(Detected change data)
========

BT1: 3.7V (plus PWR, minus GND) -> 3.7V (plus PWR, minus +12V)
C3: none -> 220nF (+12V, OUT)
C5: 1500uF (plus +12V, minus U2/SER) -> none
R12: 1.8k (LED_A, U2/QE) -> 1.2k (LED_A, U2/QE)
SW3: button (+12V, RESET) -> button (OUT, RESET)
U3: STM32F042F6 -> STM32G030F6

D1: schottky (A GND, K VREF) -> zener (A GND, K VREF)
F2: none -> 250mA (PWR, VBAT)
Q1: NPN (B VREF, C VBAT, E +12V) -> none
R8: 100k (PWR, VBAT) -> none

========

▸ **WHAT THIS TASK INVOLVES**
Check how many lines in the entries contain "VREF", and reply with that number alone.

▸ **RESULT**
2